# Instructions to follow
Copy the rows below from the one holding "151: (267, 521)" through the one holding "173: (1367, 769)", both included, without changing any character.

Part of a data file:
_ _ _ _ _

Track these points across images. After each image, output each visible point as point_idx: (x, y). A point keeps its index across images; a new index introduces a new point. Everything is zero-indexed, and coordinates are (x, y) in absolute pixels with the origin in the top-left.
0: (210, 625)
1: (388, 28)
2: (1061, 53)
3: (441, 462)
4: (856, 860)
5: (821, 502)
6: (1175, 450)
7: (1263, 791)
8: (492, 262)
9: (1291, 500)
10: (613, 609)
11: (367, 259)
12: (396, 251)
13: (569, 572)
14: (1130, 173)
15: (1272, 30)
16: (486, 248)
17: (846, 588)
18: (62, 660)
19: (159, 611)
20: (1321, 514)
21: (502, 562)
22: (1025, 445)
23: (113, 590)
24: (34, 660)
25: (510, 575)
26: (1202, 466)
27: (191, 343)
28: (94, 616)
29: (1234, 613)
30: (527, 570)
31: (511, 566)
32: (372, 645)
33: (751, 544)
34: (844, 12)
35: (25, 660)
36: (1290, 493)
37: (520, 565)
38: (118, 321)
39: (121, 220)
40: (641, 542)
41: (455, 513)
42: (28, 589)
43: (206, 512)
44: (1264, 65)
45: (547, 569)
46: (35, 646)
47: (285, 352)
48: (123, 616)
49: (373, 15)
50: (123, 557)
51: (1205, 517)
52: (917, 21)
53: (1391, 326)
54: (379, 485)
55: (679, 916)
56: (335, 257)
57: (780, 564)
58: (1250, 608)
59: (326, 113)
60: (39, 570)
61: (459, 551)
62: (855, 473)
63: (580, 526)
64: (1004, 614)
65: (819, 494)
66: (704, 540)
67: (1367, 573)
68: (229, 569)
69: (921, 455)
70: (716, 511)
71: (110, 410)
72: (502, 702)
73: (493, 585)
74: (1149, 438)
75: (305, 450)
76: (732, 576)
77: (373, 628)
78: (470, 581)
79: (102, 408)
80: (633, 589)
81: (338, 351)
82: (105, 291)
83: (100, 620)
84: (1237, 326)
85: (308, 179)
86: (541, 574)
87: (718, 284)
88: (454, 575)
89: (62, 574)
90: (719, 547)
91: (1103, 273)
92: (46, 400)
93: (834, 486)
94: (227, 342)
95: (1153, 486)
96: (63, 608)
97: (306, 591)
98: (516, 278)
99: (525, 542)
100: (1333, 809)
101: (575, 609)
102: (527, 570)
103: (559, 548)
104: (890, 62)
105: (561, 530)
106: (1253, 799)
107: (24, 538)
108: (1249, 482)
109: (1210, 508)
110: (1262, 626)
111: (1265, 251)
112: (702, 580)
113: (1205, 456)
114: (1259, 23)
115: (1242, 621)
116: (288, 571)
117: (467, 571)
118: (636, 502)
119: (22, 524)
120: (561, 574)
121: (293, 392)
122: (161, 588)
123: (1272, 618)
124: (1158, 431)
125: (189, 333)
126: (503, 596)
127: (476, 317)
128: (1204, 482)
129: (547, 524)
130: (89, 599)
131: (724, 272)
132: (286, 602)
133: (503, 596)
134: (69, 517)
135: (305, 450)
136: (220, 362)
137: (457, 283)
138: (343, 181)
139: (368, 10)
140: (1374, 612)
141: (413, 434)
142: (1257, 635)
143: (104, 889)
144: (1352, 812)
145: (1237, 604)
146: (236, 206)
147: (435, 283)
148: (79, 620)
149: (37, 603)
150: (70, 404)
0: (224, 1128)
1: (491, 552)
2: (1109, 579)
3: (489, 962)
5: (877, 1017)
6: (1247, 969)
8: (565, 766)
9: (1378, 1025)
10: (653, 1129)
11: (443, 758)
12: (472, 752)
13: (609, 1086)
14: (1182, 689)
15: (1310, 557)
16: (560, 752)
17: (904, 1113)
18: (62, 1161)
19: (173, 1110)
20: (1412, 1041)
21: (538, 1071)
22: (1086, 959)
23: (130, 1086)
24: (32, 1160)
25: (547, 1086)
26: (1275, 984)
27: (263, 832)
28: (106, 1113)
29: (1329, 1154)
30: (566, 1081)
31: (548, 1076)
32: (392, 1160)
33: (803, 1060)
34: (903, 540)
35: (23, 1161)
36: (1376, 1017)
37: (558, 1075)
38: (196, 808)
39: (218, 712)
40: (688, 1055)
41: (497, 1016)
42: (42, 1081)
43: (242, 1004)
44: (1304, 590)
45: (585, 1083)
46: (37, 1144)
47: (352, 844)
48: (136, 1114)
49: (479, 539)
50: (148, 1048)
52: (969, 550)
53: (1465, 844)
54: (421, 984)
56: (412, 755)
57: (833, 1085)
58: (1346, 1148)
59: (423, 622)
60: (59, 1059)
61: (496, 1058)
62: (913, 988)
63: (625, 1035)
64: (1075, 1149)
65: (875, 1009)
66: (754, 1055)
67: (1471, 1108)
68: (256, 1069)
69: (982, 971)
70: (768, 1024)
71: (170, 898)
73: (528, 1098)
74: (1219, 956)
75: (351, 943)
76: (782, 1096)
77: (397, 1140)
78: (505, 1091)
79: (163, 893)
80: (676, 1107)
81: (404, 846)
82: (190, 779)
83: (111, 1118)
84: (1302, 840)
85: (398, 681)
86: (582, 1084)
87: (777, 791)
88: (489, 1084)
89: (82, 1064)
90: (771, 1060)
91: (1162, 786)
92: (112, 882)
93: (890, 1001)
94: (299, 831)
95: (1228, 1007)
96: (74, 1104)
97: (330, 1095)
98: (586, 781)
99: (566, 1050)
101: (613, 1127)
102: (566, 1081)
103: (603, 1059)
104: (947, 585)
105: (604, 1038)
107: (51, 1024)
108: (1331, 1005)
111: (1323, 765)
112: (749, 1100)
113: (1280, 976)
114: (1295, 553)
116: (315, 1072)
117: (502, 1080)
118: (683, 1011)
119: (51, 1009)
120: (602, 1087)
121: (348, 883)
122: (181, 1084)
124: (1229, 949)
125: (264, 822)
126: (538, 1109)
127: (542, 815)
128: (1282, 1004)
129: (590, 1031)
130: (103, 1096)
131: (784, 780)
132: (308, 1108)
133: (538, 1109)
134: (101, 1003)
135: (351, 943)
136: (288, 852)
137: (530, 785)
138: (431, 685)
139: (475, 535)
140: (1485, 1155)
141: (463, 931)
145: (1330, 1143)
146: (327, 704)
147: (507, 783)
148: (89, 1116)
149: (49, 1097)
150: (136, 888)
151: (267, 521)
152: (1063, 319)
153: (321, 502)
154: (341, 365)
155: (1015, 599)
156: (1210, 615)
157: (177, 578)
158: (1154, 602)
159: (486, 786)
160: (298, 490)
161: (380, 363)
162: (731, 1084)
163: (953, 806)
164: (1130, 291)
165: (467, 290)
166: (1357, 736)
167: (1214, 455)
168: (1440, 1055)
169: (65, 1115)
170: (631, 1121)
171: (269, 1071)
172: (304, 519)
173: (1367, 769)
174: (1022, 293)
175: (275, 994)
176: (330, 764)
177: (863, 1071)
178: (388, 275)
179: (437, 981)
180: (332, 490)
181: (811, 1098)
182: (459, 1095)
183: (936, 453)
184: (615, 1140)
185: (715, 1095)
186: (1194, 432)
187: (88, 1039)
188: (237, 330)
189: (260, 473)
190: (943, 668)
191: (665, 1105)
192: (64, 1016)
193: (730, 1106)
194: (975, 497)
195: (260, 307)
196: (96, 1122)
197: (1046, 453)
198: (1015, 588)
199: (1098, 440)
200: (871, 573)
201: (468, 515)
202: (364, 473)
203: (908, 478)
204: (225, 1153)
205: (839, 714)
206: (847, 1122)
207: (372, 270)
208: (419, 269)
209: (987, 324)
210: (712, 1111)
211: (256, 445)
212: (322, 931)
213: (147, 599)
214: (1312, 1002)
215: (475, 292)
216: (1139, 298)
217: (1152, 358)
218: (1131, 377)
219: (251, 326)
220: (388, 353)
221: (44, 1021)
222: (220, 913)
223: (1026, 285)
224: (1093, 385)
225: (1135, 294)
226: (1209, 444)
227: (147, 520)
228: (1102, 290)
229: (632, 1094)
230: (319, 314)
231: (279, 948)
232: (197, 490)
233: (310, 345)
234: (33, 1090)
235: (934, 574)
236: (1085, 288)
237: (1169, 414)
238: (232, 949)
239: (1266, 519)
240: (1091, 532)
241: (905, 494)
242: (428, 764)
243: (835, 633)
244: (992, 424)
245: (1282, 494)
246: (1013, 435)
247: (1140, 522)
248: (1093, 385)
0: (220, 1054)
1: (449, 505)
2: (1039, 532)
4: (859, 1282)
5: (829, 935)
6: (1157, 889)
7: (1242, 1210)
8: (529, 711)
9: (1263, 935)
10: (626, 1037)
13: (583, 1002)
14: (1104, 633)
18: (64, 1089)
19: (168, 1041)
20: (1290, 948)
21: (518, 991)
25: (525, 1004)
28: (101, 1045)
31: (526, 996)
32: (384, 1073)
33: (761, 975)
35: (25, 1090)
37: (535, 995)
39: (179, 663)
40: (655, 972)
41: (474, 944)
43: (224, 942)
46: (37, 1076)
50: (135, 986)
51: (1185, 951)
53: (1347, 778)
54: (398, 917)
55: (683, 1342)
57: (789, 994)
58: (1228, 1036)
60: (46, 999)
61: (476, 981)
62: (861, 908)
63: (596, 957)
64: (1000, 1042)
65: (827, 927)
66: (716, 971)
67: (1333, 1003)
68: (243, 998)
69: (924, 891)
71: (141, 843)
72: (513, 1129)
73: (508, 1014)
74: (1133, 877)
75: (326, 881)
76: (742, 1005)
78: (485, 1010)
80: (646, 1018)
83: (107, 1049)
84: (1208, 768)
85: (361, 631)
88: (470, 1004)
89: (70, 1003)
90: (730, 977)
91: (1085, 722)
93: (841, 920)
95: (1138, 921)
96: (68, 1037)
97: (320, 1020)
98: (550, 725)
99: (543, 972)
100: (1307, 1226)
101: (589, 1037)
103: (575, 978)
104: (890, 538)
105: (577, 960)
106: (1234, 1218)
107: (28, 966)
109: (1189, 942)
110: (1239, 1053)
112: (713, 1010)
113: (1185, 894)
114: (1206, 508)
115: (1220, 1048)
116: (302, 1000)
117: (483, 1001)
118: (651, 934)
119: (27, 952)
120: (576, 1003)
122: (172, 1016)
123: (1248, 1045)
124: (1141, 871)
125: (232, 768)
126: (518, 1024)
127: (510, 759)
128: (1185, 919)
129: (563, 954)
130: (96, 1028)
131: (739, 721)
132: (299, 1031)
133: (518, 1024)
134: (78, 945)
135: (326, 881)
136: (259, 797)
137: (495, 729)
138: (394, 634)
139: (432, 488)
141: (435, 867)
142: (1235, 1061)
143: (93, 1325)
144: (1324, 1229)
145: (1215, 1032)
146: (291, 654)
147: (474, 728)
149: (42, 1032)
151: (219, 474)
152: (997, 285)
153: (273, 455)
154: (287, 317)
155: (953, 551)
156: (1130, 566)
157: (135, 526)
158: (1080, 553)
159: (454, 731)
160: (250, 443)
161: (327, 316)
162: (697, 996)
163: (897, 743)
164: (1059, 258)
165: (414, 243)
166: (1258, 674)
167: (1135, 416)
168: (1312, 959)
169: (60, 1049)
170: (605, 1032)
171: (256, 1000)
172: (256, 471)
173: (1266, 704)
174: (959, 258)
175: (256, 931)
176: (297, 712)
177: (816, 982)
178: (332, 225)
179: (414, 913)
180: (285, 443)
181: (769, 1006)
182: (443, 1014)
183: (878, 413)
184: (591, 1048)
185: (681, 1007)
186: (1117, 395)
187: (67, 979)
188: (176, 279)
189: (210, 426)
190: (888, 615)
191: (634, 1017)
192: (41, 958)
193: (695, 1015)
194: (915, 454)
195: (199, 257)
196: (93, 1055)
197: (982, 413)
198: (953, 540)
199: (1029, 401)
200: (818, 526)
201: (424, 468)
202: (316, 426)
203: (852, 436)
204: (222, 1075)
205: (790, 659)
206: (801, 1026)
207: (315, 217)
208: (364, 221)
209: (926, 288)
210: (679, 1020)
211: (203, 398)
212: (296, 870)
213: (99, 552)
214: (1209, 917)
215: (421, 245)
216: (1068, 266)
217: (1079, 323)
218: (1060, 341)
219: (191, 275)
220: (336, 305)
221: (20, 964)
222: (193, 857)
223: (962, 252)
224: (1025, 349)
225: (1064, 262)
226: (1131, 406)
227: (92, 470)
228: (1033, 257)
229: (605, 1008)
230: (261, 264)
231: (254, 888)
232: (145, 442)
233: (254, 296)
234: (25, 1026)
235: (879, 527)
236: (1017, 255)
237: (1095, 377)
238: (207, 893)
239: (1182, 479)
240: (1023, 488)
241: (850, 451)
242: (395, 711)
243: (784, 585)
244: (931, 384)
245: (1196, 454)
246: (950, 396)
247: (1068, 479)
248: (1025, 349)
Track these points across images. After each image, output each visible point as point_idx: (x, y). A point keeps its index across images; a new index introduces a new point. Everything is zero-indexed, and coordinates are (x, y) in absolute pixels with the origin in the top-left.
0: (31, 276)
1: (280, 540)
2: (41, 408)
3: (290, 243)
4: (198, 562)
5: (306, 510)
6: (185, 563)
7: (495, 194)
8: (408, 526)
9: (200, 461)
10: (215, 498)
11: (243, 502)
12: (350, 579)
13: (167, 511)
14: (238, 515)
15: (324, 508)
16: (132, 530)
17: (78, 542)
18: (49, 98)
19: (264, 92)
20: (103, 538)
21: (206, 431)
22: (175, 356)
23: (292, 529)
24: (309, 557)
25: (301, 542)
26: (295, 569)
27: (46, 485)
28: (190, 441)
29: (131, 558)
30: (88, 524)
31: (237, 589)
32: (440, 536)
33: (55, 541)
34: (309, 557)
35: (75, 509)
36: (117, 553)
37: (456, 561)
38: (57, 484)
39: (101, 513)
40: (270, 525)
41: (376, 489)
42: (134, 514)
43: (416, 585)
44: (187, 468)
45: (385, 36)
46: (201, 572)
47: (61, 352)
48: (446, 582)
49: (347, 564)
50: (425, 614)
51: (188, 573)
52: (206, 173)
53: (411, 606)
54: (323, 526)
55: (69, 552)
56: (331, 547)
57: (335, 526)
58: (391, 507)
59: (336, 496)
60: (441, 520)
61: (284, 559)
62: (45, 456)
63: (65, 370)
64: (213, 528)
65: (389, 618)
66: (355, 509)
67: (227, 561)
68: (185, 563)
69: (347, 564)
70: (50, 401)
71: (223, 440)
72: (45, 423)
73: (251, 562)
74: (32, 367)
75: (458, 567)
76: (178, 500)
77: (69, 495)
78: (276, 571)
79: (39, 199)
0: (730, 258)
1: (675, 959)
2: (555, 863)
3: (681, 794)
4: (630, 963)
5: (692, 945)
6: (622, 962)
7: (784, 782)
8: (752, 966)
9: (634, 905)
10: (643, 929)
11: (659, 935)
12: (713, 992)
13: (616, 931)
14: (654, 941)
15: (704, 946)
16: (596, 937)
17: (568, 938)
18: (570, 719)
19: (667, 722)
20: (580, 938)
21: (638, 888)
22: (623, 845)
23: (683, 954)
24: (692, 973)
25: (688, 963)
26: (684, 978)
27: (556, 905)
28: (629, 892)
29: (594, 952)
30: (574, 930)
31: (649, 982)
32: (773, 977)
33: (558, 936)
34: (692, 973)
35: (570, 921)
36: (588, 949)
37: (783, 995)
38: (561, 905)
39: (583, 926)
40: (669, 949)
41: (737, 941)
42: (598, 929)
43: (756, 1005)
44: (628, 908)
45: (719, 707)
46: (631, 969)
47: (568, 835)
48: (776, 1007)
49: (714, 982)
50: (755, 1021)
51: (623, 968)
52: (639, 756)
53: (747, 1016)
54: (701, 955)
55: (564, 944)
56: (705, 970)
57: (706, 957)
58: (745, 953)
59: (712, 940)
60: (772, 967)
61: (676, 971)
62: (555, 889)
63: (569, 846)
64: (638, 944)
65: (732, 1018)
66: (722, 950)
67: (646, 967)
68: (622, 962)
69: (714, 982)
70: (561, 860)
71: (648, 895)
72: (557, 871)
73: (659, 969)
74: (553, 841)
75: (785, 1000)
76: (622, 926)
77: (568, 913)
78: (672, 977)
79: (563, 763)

_ _ _ _ _

# Answer to the problem
151: (267, 521)
152: (1063, 319)
153: (321, 502)
154: (341, 365)
155: (1015, 599)
156: (1210, 615)
157: (177, 578)
158: (1154, 602)
159: (486, 786)
160: (298, 490)
161: (380, 363)
162: (731, 1084)
163: (953, 806)
164: (1130, 291)
165: (467, 290)
166: (1357, 736)
167: (1214, 455)
168: (1440, 1055)
169: (65, 1115)
170: (631, 1121)
171: (269, 1071)
172: (304, 519)
173: (1367, 769)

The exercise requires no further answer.